• _Given records_
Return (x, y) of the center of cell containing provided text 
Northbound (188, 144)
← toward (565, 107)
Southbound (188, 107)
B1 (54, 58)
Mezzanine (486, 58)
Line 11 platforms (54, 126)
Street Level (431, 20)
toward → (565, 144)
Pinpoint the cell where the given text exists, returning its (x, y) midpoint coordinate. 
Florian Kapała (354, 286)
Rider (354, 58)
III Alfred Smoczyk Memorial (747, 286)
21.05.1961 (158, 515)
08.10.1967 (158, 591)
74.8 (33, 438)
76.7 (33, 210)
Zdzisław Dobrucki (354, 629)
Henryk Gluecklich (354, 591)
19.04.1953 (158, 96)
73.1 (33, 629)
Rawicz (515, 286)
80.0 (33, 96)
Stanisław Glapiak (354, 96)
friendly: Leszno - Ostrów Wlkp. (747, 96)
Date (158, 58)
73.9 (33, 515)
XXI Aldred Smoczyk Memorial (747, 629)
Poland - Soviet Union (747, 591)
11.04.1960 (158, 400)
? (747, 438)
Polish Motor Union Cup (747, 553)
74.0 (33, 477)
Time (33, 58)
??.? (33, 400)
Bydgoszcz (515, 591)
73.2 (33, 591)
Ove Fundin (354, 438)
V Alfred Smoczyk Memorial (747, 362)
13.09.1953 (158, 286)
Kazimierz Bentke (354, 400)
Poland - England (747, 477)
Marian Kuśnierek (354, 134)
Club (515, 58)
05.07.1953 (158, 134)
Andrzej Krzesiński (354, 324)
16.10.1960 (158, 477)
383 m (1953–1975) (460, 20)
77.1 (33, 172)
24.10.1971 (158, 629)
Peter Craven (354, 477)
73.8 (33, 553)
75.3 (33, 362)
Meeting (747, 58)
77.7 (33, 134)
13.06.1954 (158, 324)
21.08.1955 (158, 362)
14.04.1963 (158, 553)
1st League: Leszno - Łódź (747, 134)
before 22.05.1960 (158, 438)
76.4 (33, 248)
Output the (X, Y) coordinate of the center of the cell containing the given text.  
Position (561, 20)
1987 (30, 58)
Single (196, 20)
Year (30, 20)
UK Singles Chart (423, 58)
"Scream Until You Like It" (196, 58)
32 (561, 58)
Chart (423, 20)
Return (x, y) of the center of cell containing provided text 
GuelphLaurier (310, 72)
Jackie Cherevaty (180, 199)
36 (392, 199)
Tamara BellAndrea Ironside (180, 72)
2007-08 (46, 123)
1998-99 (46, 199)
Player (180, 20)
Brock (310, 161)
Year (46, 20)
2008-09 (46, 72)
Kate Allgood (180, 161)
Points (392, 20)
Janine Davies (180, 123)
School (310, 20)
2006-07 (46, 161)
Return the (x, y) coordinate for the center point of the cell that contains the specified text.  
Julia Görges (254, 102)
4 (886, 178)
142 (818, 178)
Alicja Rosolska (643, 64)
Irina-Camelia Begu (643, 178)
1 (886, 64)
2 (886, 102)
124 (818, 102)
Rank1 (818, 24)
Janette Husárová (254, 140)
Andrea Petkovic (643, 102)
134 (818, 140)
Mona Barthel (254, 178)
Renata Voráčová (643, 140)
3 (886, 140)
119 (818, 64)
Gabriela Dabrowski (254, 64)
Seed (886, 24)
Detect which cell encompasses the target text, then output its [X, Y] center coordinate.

• _Set task_
Please give the rows from the very first one through the row containing "friendly: Leszno - Ostrów Wlkp. (747, 96)", both included, as a numbered list with blank lines left out.

• _Answer_
1. Return (x, y) of the center of cell containing provided text 
2. Northbound (188, 144)
3. ← toward (565, 107)
4. Southbound (188, 107)
5. B1 (54, 58)
6. Mezzanine (486, 58)
7. Line 11 platforms (54, 126)
8. Street Level (431, 20)
9. toward → (565, 144)
10. Pinpoint the cell where the given text exists, returning its (x, y) midpoint coordinate. 
11. Florian Kapała (354, 286)
12. Rider (354, 58)
13. III Alfred Smoczyk Memorial (747, 286)
14. 21.05.1961 (158, 515)
15. 08.10.1967 (158, 591)
16. 74.8 (33, 438)
17. 76.7 (33, 210)
18. Zdzisław Dobrucki (354, 629)
19. Henryk Gluecklich (354, 591)
20. 19.04.1953 (158, 96)
21. 73.1 (33, 629)
22. Rawicz (515, 286)
23. 80.0 (33, 96)
24. Stanisław Glapiak (354, 96)
25. friendly: Leszno - Ostrów Wlkp. (747, 96)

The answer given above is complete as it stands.